_EXERCISE OBJECTIVE_
Only one stretch of the data is wanted: the line containing "SONAR: US-100 -> SRF05", the line containing "ENC3 pin DT: D12 -> D2", and every line between them, copied exactly.
-.-.-
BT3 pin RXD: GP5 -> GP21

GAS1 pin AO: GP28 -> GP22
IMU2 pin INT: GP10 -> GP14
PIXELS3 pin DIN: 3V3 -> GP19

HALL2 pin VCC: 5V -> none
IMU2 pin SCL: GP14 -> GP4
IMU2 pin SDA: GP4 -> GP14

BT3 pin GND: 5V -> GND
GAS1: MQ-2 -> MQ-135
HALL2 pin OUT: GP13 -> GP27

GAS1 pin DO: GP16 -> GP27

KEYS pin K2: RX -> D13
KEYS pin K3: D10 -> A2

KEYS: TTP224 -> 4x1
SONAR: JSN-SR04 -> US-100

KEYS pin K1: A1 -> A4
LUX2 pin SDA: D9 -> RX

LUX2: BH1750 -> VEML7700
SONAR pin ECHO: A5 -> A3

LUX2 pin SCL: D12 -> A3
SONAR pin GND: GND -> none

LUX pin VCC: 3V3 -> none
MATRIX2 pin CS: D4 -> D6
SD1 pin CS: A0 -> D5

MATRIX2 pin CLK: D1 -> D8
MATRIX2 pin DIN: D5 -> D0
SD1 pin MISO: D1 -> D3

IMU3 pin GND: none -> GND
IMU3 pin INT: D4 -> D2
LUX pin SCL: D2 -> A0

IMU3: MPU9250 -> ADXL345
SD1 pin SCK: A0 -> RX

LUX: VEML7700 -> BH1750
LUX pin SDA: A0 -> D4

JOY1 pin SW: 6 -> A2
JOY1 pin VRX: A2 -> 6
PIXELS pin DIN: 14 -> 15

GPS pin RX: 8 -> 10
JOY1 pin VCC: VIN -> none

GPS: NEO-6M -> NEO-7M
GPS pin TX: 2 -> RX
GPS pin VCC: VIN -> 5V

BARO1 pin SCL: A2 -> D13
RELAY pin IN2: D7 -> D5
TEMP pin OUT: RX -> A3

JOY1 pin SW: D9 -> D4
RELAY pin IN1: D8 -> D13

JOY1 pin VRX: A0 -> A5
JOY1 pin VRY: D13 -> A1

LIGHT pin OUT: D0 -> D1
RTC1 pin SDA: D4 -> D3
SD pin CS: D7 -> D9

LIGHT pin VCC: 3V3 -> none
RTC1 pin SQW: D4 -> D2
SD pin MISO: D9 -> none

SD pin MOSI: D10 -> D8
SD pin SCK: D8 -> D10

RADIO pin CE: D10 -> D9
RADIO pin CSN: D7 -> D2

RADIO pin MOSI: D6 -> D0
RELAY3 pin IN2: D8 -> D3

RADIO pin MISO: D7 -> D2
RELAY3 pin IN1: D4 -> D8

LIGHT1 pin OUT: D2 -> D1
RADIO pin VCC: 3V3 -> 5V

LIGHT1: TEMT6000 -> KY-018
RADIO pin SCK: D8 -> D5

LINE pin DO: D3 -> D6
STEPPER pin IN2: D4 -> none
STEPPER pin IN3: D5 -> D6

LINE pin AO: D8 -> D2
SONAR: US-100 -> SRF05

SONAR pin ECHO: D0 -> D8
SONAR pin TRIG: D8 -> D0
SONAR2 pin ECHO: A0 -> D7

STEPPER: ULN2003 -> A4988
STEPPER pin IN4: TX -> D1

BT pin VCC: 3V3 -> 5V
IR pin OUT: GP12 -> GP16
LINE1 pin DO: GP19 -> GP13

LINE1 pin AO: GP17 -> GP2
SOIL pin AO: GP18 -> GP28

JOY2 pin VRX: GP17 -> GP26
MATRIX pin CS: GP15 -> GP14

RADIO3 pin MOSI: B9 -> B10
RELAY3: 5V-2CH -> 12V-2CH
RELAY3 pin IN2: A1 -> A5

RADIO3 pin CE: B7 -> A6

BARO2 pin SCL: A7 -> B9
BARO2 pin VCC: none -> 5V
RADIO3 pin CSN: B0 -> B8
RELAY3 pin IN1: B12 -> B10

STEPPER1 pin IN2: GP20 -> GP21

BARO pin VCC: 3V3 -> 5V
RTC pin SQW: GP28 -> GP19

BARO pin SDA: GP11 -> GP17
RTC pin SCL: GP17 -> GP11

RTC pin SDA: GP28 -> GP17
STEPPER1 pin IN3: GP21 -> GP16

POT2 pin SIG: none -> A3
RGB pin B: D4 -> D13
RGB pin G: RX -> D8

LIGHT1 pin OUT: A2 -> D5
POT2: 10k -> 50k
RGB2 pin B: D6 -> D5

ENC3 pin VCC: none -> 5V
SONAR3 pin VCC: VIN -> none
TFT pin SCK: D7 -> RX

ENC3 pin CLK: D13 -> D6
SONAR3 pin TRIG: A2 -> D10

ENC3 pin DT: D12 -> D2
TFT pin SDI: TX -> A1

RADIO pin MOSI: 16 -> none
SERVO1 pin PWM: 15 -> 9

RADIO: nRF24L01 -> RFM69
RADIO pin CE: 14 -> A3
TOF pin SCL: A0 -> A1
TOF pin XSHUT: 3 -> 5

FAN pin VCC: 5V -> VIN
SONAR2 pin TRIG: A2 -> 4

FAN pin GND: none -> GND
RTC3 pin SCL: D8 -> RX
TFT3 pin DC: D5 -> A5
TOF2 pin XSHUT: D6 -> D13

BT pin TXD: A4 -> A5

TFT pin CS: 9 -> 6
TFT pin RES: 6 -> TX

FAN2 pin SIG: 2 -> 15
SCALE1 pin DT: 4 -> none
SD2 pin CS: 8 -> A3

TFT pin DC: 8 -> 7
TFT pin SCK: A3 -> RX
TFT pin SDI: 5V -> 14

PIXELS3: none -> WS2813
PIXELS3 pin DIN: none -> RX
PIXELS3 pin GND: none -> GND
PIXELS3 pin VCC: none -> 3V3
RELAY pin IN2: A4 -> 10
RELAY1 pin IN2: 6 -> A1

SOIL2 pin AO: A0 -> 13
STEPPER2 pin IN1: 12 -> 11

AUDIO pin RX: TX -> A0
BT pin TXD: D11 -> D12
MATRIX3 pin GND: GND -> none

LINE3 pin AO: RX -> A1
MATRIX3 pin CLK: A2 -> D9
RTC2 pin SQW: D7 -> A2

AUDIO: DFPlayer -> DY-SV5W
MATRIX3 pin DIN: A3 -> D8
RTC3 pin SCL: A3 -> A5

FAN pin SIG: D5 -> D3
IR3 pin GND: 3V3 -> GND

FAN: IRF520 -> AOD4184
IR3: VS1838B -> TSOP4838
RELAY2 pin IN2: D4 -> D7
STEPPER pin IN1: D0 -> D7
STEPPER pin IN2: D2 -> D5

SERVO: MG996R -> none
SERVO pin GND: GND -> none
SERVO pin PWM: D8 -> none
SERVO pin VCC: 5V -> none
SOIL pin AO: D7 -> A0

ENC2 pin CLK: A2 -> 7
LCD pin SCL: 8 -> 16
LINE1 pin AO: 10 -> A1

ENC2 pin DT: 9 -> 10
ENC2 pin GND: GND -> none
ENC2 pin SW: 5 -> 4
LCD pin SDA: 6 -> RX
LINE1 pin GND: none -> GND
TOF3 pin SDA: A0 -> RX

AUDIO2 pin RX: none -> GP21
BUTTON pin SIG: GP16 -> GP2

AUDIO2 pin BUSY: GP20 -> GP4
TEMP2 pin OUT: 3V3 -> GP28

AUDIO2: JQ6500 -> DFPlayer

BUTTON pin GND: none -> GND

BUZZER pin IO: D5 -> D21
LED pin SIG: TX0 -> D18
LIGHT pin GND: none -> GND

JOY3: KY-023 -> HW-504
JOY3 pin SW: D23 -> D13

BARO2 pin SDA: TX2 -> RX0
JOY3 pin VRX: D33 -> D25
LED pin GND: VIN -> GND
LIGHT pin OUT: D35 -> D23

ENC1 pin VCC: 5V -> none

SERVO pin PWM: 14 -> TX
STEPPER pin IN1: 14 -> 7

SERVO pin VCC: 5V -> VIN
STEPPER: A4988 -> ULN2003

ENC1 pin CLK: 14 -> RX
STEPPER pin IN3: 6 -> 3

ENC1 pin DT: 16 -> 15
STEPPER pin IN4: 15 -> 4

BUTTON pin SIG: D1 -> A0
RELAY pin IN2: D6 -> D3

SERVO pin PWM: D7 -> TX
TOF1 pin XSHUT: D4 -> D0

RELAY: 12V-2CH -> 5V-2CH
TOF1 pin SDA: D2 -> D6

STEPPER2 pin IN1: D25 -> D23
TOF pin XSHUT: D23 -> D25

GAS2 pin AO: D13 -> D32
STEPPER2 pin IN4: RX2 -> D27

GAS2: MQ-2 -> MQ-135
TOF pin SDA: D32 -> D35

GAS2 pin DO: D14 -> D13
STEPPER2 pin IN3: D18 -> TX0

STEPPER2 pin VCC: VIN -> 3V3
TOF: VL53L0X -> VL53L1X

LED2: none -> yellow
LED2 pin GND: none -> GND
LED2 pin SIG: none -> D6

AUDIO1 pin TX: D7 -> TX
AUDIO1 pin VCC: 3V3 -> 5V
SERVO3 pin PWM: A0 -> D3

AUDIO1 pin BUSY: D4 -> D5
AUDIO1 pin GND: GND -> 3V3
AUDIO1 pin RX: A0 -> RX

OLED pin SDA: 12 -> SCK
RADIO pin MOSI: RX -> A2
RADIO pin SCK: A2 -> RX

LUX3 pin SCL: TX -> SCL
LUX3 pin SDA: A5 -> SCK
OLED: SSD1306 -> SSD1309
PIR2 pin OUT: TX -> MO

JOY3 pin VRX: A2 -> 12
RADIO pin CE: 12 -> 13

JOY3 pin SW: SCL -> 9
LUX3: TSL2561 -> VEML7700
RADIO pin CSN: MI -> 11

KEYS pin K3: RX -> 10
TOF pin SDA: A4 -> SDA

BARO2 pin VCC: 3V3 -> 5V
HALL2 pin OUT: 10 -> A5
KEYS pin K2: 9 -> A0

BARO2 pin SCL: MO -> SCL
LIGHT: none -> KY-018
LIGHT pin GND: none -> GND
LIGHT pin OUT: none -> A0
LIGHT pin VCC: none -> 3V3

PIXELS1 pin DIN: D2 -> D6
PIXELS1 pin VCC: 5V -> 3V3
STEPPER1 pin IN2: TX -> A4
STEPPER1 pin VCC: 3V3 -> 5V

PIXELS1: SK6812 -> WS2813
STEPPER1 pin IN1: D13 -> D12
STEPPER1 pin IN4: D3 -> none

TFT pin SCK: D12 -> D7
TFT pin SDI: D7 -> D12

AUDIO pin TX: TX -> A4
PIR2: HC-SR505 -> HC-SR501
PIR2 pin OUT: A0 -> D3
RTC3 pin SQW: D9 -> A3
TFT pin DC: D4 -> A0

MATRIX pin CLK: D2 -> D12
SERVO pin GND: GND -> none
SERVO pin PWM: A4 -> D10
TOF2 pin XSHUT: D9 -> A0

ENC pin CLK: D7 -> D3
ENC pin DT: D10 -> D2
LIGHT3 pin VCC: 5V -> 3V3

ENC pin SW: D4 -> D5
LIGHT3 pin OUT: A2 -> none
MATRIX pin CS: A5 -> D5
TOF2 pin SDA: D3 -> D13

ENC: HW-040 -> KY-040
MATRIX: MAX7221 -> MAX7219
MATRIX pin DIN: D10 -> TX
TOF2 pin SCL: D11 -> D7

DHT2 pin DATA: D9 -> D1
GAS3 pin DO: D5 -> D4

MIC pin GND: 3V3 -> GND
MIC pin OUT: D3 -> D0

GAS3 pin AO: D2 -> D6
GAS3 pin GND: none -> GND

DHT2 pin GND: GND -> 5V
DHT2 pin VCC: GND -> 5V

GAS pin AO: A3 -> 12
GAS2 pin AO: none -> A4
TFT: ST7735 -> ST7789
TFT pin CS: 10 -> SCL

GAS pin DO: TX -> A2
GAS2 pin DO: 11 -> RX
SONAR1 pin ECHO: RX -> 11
-.-.-
_TASK SOLUTION_
SONAR: US-100 -> SRF05

SONAR pin ECHO: D0 -> D8
SONAR pin TRIG: D8 -> D0
SONAR2 pin ECHO: A0 -> D7

STEPPER: ULN2003 -> A4988
STEPPER pin IN4: TX -> D1

BT pin VCC: 3V3 -> 5V
IR pin OUT: GP12 -> GP16
LINE1 pin DO: GP19 -> GP13

LINE1 pin AO: GP17 -> GP2
SOIL pin AO: GP18 -> GP28

JOY2 pin VRX: GP17 -> GP26
MATRIX pin CS: GP15 -> GP14

RADIO3 pin MOSI: B9 -> B10
RELAY3: 5V-2CH -> 12V-2CH
RELAY3 pin IN2: A1 -> A5

RADIO3 pin CE: B7 -> A6

BARO2 pin SCL: A7 -> B9
BARO2 pin VCC: none -> 5V
RADIO3 pin CSN: B0 -> B8
RELAY3 pin IN1: B12 -> B10

STEPPER1 pin IN2: GP20 -> GP21

BARO pin VCC: 3V3 -> 5V
RTC pin SQW: GP28 -> GP19

BARO pin SDA: GP11 -> GP17
RTC pin SCL: GP17 -> GP11

RTC pin SDA: GP28 -> GP17
STEPPER1 pin IN3: GP21 -> GP16

POT2 pin SIG: none -> A3
RGB pin B: D4 -> D13
RGB pin G: RX -> D8

LIGHT1 pin OUT: A2 -> D5
POT2: 10k -> 50k
RGB2 pin B: D6 -> D5

ENC3 pin VCC: none -> 5V
SONAR3 pin VCC: VIN -> none
TFT pin SCK: D7 -> RX

ENC3 pin CLK: D13 -> D6
SONAR3 pin TRIG: A2 -> D10

ENC3 pin DT: D12 -> D2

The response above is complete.